**EXERCISE AIM**
Each line in the entries below that holds the string "test" must be copied.

**EXERCISE INPUTS**
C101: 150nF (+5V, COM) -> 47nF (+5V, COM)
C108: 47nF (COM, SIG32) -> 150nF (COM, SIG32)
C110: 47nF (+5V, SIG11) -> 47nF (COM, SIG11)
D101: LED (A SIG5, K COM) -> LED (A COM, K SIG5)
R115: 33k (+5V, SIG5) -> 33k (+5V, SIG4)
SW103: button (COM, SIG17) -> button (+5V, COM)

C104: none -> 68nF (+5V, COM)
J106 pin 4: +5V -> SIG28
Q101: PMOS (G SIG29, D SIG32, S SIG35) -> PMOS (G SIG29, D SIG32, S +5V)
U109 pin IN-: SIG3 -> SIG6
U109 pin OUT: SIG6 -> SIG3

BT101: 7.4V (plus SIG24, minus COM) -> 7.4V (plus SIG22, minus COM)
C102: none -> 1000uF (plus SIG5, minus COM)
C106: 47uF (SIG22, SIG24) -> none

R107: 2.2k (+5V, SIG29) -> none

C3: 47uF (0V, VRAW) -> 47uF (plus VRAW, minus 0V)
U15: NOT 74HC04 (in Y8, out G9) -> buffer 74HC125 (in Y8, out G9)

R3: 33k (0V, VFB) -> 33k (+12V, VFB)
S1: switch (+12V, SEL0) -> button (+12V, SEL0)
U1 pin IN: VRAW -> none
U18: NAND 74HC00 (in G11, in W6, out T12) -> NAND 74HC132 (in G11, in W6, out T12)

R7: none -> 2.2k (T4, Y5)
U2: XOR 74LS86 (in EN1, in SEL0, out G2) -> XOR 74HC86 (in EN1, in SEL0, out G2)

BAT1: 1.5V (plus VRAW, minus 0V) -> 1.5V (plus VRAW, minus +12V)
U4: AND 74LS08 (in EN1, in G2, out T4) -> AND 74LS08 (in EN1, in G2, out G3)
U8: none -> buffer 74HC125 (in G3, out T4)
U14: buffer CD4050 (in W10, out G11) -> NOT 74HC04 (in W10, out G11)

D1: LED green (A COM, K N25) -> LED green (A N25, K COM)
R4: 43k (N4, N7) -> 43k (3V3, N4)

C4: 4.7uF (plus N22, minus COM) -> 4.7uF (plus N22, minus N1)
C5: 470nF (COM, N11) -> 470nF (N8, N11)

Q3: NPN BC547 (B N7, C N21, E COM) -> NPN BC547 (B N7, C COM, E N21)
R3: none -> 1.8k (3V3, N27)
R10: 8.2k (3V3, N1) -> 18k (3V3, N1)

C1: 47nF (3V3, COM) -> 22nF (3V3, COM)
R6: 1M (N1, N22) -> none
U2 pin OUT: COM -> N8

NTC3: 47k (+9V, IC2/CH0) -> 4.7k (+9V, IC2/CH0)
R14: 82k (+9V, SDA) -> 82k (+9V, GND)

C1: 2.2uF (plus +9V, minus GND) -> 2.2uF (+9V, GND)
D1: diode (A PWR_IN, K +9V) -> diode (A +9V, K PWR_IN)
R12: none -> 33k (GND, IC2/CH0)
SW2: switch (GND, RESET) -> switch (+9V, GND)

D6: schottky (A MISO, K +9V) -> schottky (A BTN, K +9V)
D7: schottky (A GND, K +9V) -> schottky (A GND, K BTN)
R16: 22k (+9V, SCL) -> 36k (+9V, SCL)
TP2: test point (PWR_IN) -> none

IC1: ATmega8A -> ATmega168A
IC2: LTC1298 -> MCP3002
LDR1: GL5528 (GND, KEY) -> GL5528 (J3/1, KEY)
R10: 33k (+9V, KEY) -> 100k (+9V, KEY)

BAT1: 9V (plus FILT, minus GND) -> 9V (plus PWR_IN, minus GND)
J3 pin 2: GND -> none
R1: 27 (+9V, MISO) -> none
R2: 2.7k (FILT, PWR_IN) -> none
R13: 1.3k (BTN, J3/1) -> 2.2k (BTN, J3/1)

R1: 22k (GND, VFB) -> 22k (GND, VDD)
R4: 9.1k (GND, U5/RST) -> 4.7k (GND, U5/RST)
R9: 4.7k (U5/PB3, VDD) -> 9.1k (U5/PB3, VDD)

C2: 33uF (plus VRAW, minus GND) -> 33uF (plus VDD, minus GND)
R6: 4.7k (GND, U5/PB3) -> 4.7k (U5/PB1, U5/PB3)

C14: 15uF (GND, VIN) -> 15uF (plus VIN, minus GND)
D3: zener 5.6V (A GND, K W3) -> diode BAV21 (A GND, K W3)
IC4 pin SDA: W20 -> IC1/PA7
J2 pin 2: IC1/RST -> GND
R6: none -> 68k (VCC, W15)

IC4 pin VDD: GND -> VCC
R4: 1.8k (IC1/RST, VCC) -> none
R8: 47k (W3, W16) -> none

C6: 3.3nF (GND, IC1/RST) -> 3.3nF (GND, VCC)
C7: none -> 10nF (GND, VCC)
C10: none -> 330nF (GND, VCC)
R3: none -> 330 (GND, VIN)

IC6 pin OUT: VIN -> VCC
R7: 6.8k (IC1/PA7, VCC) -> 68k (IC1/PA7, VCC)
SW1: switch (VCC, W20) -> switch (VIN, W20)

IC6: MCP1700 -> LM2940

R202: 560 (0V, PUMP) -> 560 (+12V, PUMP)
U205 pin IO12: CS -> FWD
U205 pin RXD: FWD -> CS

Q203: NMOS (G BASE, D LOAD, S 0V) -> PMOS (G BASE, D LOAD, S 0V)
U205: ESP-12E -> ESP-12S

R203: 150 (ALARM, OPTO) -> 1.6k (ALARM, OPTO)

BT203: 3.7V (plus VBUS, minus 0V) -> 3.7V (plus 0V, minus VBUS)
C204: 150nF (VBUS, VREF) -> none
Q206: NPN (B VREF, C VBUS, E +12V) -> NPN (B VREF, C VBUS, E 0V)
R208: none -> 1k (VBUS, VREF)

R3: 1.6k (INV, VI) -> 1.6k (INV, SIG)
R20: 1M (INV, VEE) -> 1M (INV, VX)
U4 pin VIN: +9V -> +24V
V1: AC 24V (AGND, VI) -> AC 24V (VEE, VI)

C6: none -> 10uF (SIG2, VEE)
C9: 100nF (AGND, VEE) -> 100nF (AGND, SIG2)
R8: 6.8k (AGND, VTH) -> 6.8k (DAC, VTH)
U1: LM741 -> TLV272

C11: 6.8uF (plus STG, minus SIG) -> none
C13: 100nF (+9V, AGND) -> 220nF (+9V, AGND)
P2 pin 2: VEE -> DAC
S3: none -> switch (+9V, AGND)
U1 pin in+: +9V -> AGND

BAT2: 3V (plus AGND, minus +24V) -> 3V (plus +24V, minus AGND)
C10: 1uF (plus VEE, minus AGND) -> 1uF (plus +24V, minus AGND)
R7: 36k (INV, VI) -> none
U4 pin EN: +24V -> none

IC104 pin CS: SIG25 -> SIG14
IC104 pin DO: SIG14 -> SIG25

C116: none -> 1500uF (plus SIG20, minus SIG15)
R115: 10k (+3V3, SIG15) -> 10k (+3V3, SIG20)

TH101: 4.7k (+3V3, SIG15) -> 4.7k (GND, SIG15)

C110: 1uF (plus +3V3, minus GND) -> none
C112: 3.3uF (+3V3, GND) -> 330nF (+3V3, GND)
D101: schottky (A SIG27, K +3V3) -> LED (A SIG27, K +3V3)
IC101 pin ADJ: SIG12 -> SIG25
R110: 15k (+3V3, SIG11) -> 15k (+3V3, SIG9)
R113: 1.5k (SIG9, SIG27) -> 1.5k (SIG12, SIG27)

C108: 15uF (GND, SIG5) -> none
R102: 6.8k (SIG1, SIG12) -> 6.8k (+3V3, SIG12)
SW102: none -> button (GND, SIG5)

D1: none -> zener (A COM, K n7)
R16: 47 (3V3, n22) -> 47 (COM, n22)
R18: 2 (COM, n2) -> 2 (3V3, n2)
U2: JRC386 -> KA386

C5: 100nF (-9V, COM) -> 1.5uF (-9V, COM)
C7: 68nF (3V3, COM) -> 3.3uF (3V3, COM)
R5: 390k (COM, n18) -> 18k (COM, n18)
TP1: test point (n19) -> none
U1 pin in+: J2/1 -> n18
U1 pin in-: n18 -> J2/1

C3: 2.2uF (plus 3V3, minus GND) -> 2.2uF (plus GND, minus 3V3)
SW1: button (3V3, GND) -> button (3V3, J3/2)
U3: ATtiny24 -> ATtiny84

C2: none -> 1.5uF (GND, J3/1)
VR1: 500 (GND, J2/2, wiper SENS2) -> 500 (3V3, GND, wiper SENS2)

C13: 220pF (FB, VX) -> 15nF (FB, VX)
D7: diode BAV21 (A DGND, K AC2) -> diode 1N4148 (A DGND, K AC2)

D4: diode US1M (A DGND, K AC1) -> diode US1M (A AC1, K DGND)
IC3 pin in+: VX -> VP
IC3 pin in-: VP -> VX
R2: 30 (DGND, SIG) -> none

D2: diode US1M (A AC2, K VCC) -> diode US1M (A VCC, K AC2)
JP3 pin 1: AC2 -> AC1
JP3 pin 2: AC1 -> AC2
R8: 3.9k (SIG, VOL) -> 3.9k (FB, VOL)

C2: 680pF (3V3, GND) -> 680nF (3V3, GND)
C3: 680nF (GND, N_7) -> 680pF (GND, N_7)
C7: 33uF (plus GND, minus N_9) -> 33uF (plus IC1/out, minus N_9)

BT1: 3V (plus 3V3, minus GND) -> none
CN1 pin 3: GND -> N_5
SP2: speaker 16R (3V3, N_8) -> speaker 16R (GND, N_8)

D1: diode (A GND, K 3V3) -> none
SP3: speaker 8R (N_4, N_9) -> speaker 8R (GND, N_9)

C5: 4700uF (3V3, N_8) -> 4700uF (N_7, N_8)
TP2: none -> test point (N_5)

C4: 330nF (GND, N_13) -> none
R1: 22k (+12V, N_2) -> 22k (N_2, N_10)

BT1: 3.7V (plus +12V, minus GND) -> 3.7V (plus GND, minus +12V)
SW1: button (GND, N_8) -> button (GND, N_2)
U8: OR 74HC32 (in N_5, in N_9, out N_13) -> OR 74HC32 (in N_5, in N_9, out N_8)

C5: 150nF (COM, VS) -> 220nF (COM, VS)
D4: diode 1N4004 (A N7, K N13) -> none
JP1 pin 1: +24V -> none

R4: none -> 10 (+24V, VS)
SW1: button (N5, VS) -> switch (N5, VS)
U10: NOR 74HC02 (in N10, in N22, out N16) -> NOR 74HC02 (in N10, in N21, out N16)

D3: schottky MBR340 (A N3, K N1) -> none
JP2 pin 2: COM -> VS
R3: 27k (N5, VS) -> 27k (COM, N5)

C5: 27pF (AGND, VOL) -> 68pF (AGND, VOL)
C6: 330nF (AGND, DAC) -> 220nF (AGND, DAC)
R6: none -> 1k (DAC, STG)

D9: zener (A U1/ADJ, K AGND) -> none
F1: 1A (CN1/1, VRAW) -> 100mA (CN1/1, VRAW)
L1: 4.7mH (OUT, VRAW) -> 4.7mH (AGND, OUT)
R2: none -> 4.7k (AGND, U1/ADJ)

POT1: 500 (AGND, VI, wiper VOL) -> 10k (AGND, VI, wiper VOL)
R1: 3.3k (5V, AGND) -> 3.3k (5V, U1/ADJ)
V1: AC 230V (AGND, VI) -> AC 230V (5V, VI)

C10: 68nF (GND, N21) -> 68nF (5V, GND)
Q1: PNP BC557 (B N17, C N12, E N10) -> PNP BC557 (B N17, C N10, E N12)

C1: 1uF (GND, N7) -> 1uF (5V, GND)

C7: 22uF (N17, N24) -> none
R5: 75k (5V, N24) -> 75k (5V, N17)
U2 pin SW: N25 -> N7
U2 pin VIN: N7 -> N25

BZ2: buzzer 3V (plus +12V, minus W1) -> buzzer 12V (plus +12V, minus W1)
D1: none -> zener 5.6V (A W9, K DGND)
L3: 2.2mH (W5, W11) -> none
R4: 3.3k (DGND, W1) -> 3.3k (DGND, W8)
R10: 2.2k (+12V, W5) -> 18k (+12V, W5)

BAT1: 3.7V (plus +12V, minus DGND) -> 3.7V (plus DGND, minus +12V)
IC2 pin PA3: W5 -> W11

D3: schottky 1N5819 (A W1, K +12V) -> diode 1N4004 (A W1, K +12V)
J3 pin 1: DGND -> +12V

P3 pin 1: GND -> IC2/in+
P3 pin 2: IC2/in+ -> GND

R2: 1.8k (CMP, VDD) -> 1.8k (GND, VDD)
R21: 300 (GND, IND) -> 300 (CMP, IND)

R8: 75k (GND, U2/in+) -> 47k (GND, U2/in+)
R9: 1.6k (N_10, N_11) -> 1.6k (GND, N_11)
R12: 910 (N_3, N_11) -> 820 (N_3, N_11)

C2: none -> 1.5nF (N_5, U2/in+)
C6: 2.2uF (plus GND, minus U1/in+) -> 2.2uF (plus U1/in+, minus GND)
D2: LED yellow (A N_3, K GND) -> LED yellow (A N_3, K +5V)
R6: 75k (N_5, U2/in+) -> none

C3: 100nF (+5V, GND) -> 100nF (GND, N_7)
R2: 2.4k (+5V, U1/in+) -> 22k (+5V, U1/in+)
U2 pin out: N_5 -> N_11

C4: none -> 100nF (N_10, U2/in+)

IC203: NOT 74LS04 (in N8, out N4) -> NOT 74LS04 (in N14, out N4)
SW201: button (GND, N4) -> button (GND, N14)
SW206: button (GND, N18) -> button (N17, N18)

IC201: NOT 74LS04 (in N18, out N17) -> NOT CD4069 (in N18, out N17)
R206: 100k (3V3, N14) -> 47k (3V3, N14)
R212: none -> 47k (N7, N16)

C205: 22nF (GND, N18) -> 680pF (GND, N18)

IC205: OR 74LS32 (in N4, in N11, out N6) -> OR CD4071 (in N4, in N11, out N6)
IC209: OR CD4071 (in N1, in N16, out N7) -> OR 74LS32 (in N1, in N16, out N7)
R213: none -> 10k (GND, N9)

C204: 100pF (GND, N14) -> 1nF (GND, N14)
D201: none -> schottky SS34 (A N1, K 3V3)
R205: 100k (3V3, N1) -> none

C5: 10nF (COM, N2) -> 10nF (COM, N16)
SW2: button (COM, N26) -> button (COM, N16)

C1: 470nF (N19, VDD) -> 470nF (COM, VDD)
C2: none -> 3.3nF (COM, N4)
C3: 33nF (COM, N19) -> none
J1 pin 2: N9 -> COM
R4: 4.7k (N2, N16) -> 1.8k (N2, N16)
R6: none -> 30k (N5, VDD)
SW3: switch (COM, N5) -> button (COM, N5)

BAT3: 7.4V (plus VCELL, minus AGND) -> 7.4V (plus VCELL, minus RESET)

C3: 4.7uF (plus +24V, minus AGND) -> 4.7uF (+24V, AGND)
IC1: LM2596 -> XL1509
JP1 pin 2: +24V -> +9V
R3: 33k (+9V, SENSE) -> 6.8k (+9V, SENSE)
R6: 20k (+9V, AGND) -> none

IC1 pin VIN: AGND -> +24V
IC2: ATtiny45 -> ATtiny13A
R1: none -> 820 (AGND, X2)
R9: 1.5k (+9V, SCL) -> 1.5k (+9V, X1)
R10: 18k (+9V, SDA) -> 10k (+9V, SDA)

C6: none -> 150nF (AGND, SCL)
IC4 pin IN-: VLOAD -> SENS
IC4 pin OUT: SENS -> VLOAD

**RESULT**
TP2: test point (PWR_IN) -> none
TP1: test point (n19) -> none
TP2: none -> test point (N_5)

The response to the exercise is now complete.